Task to carry out:
Aside from the pictures, copy the listing exactly.

Records provided:
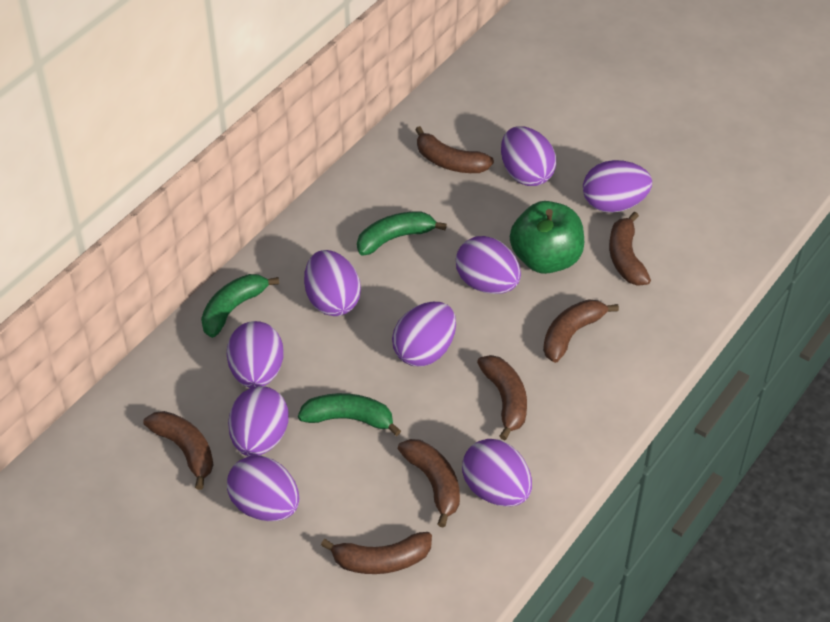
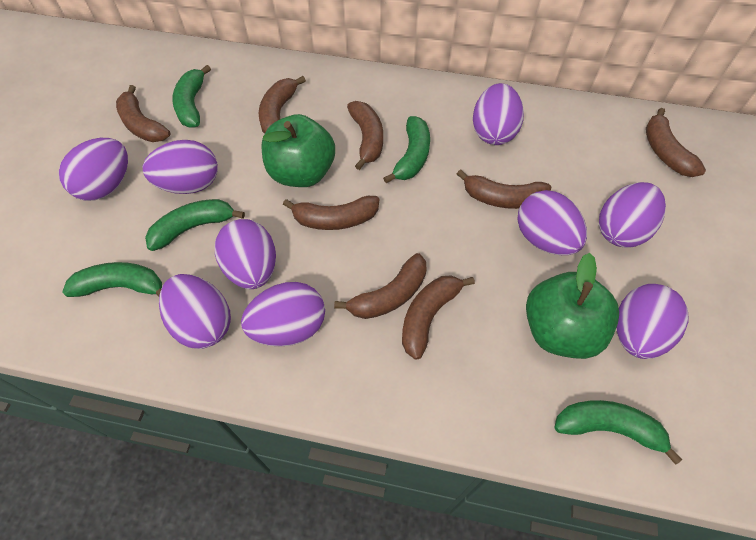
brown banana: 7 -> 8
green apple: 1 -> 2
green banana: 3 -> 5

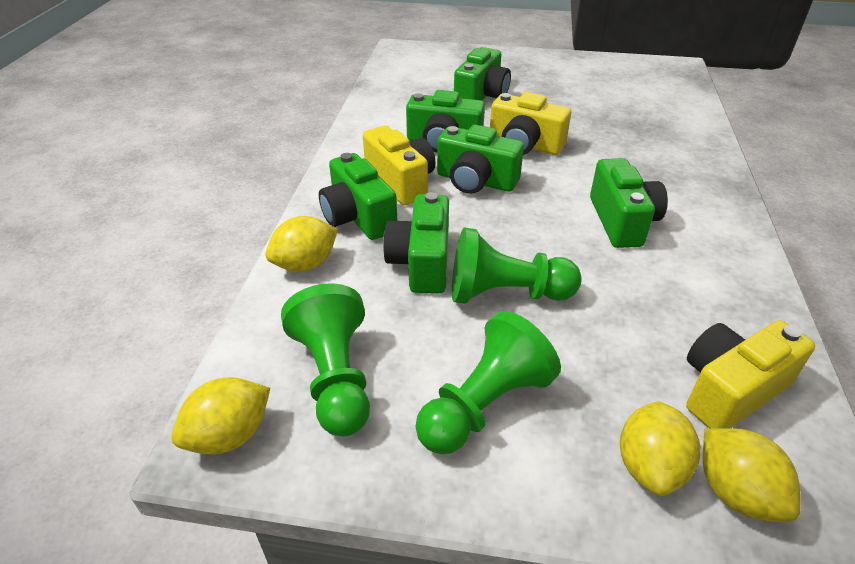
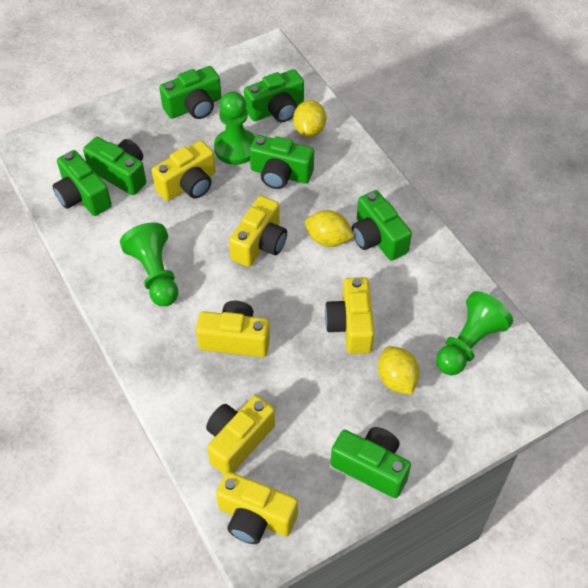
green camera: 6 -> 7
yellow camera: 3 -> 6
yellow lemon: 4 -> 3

Solution for this exercise:
brown banana: 7 -> 8
green apple: 1 -> 2
green banana: 3 -> 5

green camera: 6 -> 7
yellow camera: 3 -> 6
yellow lemon: 4 -> 3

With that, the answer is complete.